**GOAL OF THE EXERCISE**
Copy every record that appears below, exactly as it stands.

**PROVIDED RECORDS**
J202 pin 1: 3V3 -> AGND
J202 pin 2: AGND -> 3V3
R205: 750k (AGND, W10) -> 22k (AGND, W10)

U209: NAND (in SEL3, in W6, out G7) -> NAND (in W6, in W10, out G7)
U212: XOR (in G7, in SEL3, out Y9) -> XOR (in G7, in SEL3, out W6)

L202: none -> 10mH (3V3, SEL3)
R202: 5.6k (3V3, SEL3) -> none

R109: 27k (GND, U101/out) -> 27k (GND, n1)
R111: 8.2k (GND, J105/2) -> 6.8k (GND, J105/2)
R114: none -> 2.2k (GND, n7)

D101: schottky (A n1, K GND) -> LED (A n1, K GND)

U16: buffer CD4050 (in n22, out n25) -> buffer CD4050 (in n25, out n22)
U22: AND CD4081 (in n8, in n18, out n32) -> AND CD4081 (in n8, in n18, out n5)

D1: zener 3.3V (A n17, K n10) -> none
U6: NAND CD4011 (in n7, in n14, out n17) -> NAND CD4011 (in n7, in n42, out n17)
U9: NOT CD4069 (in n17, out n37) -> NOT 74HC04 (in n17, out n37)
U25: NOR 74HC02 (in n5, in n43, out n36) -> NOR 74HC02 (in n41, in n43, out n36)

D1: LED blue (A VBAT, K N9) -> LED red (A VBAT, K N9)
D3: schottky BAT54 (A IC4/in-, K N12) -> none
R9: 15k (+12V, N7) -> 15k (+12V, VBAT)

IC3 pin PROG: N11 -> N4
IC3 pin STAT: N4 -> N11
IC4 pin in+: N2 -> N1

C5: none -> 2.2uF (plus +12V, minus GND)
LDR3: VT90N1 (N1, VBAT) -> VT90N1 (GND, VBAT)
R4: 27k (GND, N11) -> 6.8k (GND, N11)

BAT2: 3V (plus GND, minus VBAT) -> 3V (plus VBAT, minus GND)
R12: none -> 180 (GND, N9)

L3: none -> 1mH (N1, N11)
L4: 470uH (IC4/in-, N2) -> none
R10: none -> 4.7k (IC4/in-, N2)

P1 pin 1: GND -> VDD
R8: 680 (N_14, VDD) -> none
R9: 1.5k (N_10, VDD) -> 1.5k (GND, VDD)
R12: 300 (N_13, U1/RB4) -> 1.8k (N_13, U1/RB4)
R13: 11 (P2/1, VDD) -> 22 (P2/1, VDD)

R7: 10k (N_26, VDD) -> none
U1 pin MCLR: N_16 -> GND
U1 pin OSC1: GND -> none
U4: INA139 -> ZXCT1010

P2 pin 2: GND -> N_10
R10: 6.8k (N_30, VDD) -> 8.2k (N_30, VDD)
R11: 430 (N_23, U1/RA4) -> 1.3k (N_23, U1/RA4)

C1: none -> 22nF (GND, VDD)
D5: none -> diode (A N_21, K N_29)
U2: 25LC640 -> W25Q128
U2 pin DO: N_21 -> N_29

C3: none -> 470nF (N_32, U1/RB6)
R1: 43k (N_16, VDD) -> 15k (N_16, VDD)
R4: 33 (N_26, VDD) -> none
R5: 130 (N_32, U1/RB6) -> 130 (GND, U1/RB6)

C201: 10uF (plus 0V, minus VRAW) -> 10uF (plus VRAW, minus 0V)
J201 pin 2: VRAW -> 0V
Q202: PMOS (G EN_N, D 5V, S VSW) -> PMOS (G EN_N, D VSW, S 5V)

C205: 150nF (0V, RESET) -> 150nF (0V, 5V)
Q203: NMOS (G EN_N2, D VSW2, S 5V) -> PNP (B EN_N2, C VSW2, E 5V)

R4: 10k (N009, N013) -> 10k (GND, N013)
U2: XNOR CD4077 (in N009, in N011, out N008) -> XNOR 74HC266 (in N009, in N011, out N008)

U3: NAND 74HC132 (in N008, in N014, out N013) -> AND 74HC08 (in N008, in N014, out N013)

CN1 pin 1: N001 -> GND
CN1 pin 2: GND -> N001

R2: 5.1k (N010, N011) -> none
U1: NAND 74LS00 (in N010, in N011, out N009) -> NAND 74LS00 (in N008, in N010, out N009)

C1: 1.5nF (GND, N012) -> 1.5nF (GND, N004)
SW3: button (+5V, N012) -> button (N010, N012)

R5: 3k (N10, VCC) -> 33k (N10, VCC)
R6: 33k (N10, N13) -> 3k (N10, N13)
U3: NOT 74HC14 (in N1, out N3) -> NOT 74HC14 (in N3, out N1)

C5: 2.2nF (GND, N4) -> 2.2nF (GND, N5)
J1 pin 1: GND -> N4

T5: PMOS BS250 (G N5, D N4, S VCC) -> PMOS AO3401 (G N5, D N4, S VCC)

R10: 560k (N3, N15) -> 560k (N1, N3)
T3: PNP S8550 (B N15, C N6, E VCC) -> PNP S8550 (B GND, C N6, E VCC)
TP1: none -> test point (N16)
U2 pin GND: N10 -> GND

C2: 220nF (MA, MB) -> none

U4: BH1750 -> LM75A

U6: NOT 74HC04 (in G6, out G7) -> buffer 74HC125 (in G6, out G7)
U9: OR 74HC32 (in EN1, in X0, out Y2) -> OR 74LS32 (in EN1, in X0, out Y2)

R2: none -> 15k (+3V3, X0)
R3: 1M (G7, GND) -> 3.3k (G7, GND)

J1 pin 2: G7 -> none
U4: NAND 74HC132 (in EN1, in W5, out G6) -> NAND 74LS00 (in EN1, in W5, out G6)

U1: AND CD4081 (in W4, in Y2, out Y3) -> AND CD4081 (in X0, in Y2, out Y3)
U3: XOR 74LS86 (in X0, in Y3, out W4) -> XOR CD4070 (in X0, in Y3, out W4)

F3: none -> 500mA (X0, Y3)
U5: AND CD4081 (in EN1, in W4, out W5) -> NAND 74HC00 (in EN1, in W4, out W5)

**ANSWER FOR THIS EXERCISE**
J202 pin 1: 3V3 -> AGND
J202 pin 2: AGND -> 3V3
R205: 750k (AGND, W10) -> 22k (AGND, W10)

U209: NAND (in SEL3, in W6, out G7) -> NAND (in W6, in W10, out G7)
U212: XOR (in G7, in SEL3, out Y9) -> XOR (in G7, in SEL3, out W6)

L202: none -> 10mH (3V3, SEL3)
R202: 5.6k (3V3, SEL3) -> none

R109: 27k (GND, U101/out) -> 27k (GND, n1)
R111: 8.2k (GND, J105/2) -> 6.8k (GND, J105/2)
R114: none -> 2.2k (GND, n7)

D101: schottky (A n1, K GND) -> LED (A n1, K GND)

U16: buffer CD4050 (in n22, out n25) -> buffer CD4050 (in n25, out n22)
U22: AND CD4081 (in n8, in n18, out n32) -> AND CD4081 (in n8, in n18, out n5)

D1: zener 3.3V (A n17, K n10) -> none
U6: NAND CD4011 (in n7, in n14, out n17) -> NAND CD4011 (in n7, in n42, out n17)
U9: NOT CD4069 (in n17, out n37) -> NOT 74HC04 (in n17, out n37)
U25: NOR 74HC02 (in n5, in n43, out n36) -> NOR 74HC02 (in n41, in n43, out n36)

D1: LED blue (A VBAT, K N9) -> LED red (A VBAT, K N9)
D3: schottky BAT54 (A IC4/in-, K N12) -> none
R9: 15k (+12V, N7) -> 15k (+12V, VBAT)

IC3 pin PROG: N11 -> N4
IC3 pin STAT: N4 -> N11
IC4 pin in+: N2 -> N1

C5: none -> 2.2uF (plus +12V, minus GND)
LDR3: VT90N1 (N1, VBAT) -> VT90N1 (GND, VBAT)
R4: 27k (GND, N11) -> 6.8k (GND, N11)

BAT2: 3V (plus GND, minus VBAT) -> 3V (plus VBAT, minus GND)
R12: none -> 180 (GND, N9)

L3: none -> 1mH (N1, N11)
L4: 470uH (IC4/in-, N2) -> none
R10: none -> 4.7k (IC4/in-, N2)

P1 pin 1: GND -> VDD
R8: 680 (N_14, VDD) -> none
R9: 1.5k (N_10, VDD) -> 1.5k (GND, VDD)
R12: 300 (N_13, U1/RB4) -> 1.8k (N_13, U1/RB4)
R13: 11 (P2/1, VDD) -> 22 (P2/1, VDD)

R7: 10k (N_26, VDD) -> none
U1 pin MCLR: N_16 -> GND
U1 pin OSC1: GND -> none
U4: INA139 -> ZXCT1010

P2 pin 2: GND -> N_10
R10: 6.8k (N_30, VDD) -> 8.2k (N_30, VDD)
R11: 430 (N_23, U1/RA4) -> 1.3k (N_23, U1/RA4)

C1: none -> 22nF (GND, VDD)
D5: none -> diode (A N_21, K N_29)
U2: 25LC640 -> W25Q128
U2 pin DO: N_21 -> N_29

C3: none -> 470nF (N_32, U1/RB6)
R1: 43k (N_16, VDD) -> 15k (N_16, VDD)
R4: 33 (N_26, VDD) -> none
R5: 130 (N_32, U1/RB6) -> 130 (GND, U1/RB6)

C201: 10uF (plus 0V, minus VRAW) -> 10uF (plus VRAW, minus 0V)
J201 pin 2: VRAW -> 0V
Q202: PMOS (G EN_N, D 5V, S VSW) -> PMOS (G EN_N, D VSW, S 5V)

C205: 150nF (0V, RESET) -> 150nF (0V, 5V)
Q203: NMOS (G EN_N2, D VSW2, S 5V) -> PNP (B EN_N2, C VSW2, E 5V)

R4: 10k (N009, N013) -> 10k (GND, N013)
U2: XNOR CD4077 (in N009, in N011, out N008) -> XNOR 74HC266 (in N009, in N011, out N008)

U3: NAND 74HC132 (in N008, in N014, out N013) -> AND 74HC08 (in N008, in N014, out N013)

CN1 pin 1: N001 -> GND
CN1 pin 2: GND -> N001

R2: 5.1k (N010, N011) -> none
U1: NAND 74LS00 (in N010, in N011, out N009) -> NAND 74LS00 (in N008, in N010, out N009)

C1: 1.5nF (GND, N012) -> 1.5nF (GND, N004)
SW3: button (+5V, N012) -> button (N010, N012)

R5: 3k (N10, VCC) -> 33k (N10, VCC)
R6: 33k (N10, N13) -> 3k (N10, N13)
U3: NOT 74HC14 (in N1, out N3) -> NOT 74HC14 (in N3, out N1)

C5: 2.2nF (GND, N4) -> 2.2nF (GND, N5)
J1 pin 1: GND -> N4

T5: PMOS BS250 (G N5, D N4, S VCC) -> PMOS AO3401 (G N5, D N4, S VCC)

R10: 560k (N3, N15) -> 560k (N1, N3)
T3: PNP S8550 (B N15, C N6, E VCC) -> PNP S8550 (B GND, C N6, E VCC)
TP1: none -> test point (N16)
U2 pin GND: N10 -> GND

C2: 220nF (MA, MB) -> none

U4: BH1750 -> LM75A

U6: NOT 74HC04 (in G6, out G7) -> buffer 74HC125 (in G6, out G7)
U9: OR 74HC32 (in EN1, in X0, out Y2) -> OR 74LS32 (in EN1, in X0, out Y2)

R2: none -> 15k (+3V3, X0)
R3: 1M (G7, GND) -> 3.3k (G7, GND)

J1 pin 2: G7 -> none
U4: NAND 74HC132 (in EN1, in W5, out G6) -> NAND 74LS00 (in EN1, in W5, out G6)

U1: AND CD4081 (in W4, in Y2, out Y3) -> AND CD4081 (in X0, in Y2, out Y3)
U3: XOR 74LS86 (in X0, in Y3, out W4) -> XOR CD4070 (in X0, in Y3, out W4)

F3: none -> 500mA (X0, Y3)
U5: AND CD4081 (in EN1, in W4, out W5) -> NAND 74HC00 (in EN1, in W4, out W5)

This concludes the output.